*WHAT YOU HAVE TO DO*.
If a line in the listing below has the string "wiper", copy it out.

*DATA EXCERPTS*.
-=-=-

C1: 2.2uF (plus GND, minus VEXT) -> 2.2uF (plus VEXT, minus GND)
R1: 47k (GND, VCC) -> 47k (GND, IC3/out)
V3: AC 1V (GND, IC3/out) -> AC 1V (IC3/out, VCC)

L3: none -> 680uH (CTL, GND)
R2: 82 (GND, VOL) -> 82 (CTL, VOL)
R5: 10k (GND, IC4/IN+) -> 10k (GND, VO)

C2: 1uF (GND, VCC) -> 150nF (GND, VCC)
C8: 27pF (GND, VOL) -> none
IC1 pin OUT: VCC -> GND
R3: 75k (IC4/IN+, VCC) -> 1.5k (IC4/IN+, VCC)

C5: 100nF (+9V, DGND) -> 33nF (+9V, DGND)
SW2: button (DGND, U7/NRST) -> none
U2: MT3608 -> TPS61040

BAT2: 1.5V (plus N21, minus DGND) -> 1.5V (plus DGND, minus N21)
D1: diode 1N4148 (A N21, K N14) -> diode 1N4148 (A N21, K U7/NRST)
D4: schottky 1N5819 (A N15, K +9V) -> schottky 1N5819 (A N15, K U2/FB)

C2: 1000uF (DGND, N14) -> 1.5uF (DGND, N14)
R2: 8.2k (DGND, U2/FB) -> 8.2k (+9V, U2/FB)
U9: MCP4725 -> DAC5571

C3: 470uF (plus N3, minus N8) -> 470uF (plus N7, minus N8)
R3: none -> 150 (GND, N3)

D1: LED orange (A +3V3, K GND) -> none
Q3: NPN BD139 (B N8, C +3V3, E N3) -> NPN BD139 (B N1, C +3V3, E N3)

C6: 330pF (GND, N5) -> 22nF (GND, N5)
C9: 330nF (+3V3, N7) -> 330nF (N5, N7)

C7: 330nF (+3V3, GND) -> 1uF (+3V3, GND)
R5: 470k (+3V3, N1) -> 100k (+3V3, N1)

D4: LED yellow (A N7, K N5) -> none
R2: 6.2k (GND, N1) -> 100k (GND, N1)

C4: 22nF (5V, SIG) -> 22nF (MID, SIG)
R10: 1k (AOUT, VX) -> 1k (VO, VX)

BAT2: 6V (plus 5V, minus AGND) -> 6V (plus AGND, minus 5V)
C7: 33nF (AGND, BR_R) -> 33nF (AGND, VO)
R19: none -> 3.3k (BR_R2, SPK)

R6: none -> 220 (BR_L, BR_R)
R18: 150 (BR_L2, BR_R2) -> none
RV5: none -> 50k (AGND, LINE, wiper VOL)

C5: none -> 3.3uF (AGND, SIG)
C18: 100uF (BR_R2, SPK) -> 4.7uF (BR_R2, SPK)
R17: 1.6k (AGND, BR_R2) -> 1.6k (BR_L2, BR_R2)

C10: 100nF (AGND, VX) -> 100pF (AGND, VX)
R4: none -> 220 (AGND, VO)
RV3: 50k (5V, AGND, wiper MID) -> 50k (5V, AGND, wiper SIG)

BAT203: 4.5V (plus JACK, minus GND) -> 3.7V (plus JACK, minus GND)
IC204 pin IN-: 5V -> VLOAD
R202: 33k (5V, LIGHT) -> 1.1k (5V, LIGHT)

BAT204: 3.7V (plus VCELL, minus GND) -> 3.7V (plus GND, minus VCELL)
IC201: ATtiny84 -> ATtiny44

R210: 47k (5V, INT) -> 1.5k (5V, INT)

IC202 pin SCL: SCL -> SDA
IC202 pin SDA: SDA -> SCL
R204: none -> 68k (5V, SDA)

-=-=-

*RESPONSE FOR THIS EXERCISE*.
RV5: none -> 50k (AGND, LINE, wiper VOL)
RV3: 50k (5V, AGND, wiper MID) -> 50k (5V, AGND, wiper SIG)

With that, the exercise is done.